## WHAT THIS TASK INVOLVES
Show all lines from the data that include the word "pomarańczowy".

## STORED DATA
------

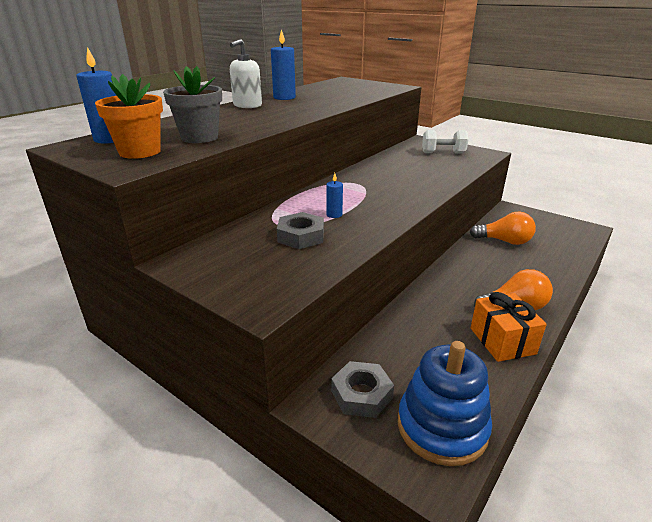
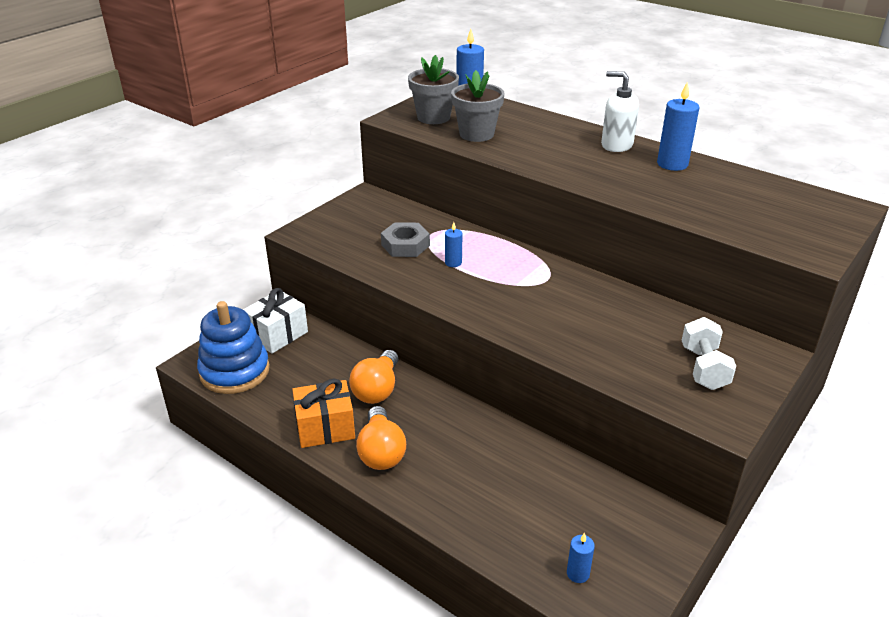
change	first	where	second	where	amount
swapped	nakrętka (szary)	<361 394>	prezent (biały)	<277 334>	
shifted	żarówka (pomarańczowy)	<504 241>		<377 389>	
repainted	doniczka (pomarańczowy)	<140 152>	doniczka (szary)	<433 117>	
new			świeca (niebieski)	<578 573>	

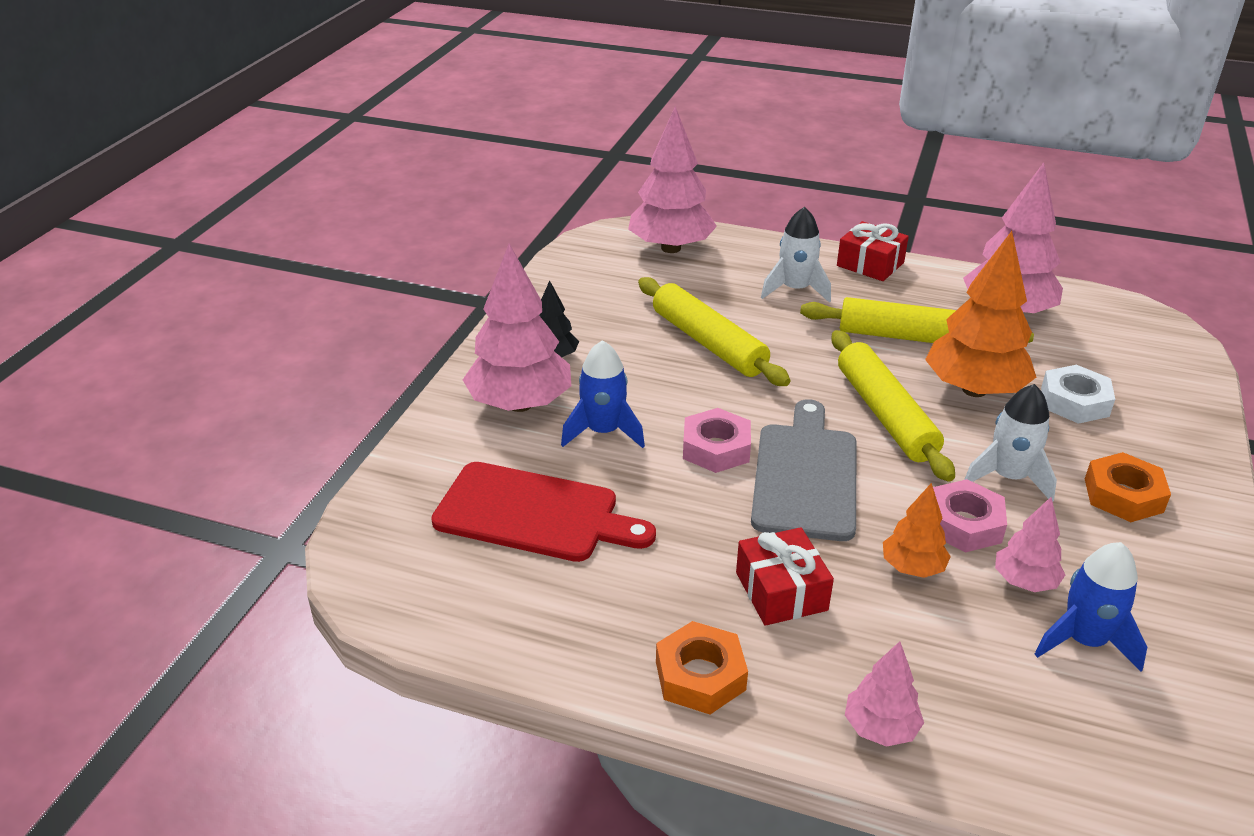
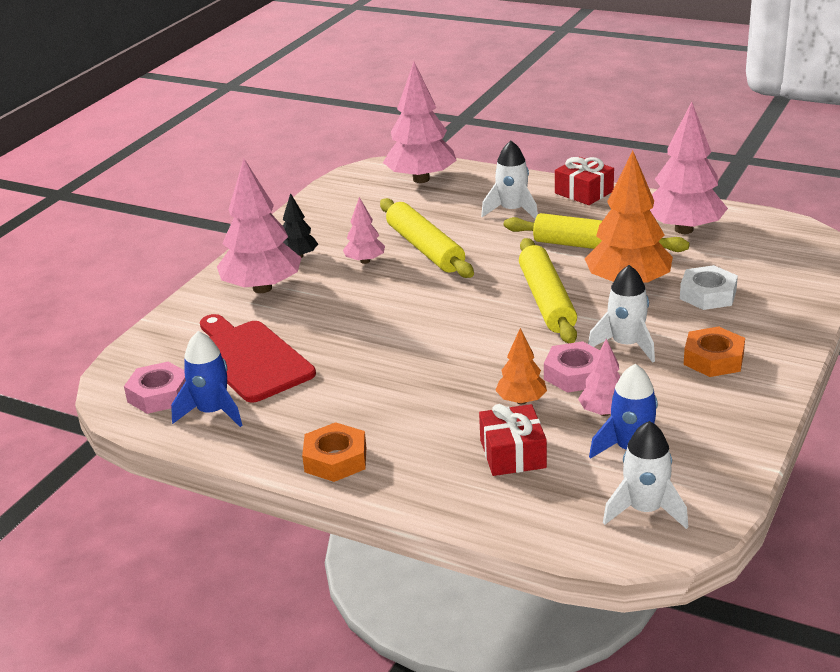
change	first	where	second	where	amount
shifted	nakrętka (różowy)	<716 448>		<159 395>	
shifted	rakieta (niebieski)	<603 432>		<212 412>	
rotated	deska do krojenia (czerwony)	<534 513>		<250 359>	150 degrees counterclockwise
shifted	drzewko (różowy)	<880 728>		<365 261>	
shifted	prezent (czerwony)	<781 591>		<512 454>	
new			rakieta (biały)	<645 510>	
gone	deska do krojenia (szary)	<805 476>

------

## RESPONSE FOR THIS EXERCISE
shifted	żarówka (pomarańczowy)	<504 241>		<377 389>	
repainted	doniczka (pomarańczowy)	<140 152>	doniczka (szary)	<433 117>	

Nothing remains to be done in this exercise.